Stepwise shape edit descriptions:

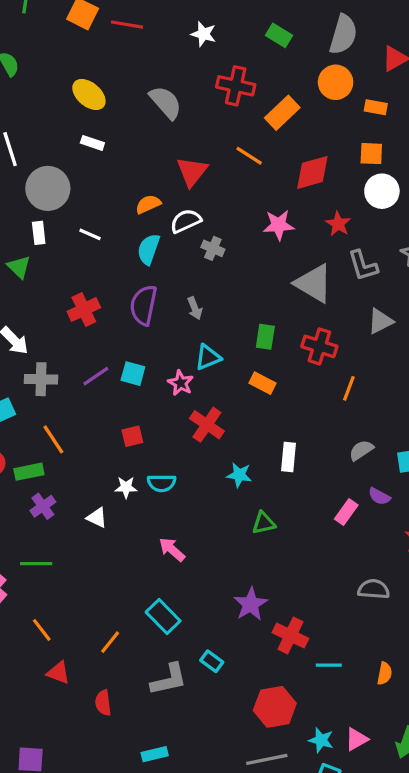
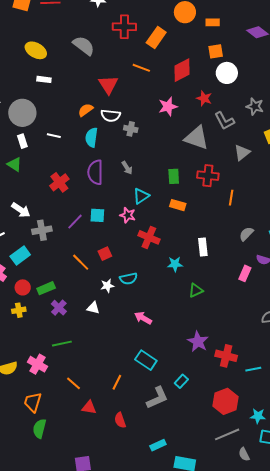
white semicircle: (186, 221) -> (111, 116), turned -138
orange line: (53, 439) -> (81, 262), moved
cyan rectangle: (212, 661) -> (181, 381), turned -72

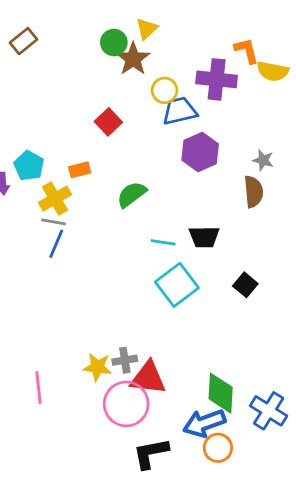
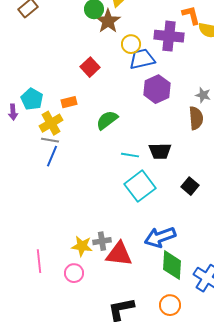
pink circle: (126, 404) -> (74, 273), moved, size x0.6
blue arrow: (204, 423) -> (160, 237), moved

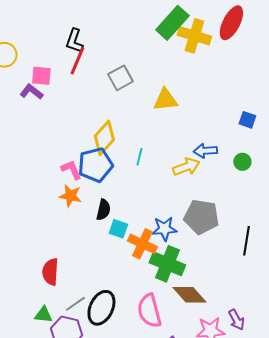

Task objective: The records above are to be reproduced exactly; the pictures are to be left out.

Your solution:
white semicircle: (186, 221) -> (111, 116), turned -138
orange line: (53, 439) -> (81, 262), moved
cyan rectangle: (212, 661) -> (181, 381), turned -72

pink circle: (126, 404) -> (74, 273), moved, size x0.6
blue arrow: (204, 423) -> (160, 237), moved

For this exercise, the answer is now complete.